- Object displacement listings
------------------------------------------------------------------------

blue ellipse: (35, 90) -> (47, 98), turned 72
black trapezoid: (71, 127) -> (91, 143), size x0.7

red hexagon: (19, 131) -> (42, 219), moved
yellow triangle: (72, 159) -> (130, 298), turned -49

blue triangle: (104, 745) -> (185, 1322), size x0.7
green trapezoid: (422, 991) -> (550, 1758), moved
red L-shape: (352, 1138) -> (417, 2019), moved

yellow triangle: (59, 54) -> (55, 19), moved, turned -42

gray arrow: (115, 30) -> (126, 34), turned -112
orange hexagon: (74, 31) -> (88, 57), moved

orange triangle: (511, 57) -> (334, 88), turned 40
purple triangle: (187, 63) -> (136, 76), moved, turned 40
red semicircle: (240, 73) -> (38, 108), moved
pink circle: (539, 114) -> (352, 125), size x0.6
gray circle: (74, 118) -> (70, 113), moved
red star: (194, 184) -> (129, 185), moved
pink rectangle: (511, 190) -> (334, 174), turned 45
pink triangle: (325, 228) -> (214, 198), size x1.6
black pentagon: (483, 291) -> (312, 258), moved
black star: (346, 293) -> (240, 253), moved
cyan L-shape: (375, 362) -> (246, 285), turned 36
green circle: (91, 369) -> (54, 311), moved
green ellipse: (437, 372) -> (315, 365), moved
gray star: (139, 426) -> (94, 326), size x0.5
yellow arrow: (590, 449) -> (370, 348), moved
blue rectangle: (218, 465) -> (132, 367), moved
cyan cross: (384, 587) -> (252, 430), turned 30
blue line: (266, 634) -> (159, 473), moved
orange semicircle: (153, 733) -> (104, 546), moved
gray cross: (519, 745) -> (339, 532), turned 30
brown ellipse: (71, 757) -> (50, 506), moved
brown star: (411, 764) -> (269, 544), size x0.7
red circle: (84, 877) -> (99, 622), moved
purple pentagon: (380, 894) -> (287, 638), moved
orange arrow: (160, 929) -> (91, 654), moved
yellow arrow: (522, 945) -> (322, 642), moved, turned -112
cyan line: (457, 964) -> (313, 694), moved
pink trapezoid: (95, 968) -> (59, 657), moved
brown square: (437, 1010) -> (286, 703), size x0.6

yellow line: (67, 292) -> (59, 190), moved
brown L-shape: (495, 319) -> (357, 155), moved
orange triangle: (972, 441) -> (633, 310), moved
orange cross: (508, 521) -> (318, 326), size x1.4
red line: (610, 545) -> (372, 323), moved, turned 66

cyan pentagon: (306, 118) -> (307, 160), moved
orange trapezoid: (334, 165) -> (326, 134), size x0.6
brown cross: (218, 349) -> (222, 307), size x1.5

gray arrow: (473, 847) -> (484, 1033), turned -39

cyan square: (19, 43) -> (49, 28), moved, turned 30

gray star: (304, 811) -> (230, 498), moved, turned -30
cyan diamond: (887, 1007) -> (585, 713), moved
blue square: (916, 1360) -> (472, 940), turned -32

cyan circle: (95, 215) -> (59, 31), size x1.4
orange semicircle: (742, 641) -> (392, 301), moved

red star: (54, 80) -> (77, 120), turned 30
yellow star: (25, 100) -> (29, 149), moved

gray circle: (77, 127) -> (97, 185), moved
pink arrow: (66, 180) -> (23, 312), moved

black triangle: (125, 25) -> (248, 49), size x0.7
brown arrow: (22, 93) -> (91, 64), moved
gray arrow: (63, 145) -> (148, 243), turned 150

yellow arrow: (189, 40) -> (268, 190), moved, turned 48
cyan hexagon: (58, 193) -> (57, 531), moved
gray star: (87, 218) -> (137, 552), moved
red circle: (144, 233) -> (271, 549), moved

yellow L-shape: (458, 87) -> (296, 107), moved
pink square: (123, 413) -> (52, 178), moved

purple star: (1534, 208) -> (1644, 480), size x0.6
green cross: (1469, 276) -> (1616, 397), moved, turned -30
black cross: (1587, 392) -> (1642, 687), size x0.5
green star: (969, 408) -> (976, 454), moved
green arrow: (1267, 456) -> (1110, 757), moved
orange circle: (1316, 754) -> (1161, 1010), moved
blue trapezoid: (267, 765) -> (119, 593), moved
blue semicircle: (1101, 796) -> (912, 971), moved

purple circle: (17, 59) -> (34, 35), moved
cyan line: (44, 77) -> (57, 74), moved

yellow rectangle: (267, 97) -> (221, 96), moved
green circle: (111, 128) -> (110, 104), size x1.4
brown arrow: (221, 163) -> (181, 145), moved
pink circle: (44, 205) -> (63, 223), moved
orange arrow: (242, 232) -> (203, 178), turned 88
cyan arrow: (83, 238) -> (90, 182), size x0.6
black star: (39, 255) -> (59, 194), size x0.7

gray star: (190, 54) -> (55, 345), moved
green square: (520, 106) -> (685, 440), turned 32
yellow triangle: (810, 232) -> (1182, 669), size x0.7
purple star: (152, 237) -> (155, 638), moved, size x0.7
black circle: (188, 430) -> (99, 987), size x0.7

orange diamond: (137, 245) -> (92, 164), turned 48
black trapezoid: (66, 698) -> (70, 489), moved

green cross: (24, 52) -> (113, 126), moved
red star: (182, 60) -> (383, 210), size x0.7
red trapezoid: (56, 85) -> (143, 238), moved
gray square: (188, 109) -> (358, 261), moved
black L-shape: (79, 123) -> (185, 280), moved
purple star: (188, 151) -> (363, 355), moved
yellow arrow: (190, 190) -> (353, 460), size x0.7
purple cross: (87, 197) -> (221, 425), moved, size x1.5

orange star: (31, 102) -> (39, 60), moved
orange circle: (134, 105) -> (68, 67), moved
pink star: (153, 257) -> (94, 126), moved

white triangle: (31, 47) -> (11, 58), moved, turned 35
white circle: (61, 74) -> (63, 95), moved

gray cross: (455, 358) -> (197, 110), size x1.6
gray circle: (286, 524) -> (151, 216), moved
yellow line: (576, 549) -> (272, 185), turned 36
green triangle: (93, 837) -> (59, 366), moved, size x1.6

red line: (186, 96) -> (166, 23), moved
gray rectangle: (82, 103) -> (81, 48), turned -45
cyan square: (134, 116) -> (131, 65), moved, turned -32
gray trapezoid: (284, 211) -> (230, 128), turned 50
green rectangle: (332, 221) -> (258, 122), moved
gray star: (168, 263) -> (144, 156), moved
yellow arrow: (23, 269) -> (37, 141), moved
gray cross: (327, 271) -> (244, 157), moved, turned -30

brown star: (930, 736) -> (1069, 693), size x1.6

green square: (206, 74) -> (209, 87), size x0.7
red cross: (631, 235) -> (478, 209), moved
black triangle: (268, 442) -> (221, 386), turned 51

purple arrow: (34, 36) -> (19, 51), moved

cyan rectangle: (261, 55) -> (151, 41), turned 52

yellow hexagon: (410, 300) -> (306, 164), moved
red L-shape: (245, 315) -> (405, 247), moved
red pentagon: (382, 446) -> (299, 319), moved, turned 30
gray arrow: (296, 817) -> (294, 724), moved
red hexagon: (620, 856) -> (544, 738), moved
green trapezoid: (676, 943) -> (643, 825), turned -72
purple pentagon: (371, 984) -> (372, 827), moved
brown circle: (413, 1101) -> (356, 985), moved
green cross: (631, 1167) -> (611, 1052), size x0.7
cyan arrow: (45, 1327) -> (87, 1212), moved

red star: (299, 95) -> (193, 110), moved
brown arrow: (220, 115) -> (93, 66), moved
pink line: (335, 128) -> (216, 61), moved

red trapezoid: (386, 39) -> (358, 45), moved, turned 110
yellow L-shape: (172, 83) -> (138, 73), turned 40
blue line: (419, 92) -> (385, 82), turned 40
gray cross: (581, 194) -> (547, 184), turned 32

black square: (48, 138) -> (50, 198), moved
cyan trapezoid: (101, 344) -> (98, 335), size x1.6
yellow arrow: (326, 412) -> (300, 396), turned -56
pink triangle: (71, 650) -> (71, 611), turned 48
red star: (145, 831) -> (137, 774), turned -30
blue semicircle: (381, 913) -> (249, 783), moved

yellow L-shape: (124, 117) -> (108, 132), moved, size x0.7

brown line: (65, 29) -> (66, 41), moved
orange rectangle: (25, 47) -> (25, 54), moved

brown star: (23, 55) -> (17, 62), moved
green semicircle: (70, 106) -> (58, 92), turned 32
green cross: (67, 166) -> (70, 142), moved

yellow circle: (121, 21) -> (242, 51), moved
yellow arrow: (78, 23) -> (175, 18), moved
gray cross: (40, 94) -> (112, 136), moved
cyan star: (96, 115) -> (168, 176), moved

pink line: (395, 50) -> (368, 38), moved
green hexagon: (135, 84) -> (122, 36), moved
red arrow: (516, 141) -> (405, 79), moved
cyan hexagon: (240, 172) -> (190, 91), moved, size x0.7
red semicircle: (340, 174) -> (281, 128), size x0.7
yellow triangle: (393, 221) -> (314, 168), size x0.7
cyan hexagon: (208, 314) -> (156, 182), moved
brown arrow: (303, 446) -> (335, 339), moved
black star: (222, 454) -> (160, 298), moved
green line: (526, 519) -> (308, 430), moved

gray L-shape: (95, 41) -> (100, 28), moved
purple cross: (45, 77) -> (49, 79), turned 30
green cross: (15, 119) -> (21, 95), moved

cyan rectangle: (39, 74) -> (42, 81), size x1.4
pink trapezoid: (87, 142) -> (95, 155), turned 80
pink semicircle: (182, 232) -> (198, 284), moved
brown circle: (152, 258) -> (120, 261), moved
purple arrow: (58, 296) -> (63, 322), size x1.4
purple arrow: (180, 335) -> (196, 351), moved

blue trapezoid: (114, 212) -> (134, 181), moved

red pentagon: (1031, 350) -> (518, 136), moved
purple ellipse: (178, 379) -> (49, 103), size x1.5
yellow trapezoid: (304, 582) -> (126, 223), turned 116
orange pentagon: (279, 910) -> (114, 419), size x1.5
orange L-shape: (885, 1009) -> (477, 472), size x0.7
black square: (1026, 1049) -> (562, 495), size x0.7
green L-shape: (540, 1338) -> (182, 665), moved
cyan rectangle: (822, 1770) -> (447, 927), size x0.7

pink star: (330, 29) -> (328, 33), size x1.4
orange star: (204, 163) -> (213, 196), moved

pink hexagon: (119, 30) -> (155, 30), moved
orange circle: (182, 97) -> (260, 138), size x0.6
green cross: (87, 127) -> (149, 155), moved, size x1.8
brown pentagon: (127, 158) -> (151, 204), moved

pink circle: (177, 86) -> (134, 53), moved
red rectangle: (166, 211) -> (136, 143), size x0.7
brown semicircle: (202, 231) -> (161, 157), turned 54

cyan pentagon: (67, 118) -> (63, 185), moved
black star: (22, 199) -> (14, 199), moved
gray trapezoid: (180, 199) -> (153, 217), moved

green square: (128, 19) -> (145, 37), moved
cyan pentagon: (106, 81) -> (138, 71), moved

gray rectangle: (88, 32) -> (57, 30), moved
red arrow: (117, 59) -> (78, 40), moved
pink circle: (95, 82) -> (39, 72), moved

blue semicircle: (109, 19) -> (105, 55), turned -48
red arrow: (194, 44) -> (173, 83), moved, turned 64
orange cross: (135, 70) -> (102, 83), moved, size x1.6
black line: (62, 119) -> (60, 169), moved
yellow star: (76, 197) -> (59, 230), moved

------------------------------------------------------------------------

- Instructions to follow
Search the entries for the word "hexagon" and gather every line where it appears.

- Exercise solution
red hexagon: (19, 131) -> (42, 219), moved
orange hexagon: (74, 31) -> (88, 57), moved
cyan hexagon: (58, 193) -> (57, 531), moved
yellow hexagon: (410, 300) -> (306, 164), moved
red hexagon: (620, 856) -> (544, 738), moved
green hexagon: (135, 84) -> (122, 36), moved
cyan hexagon: (240, 172) -> (190, 91), moved, size x0.7
cyan hexagon: (208, 314) -> (156, 182), moved
pink hexagon: (119, 30) -> (155, 30), moved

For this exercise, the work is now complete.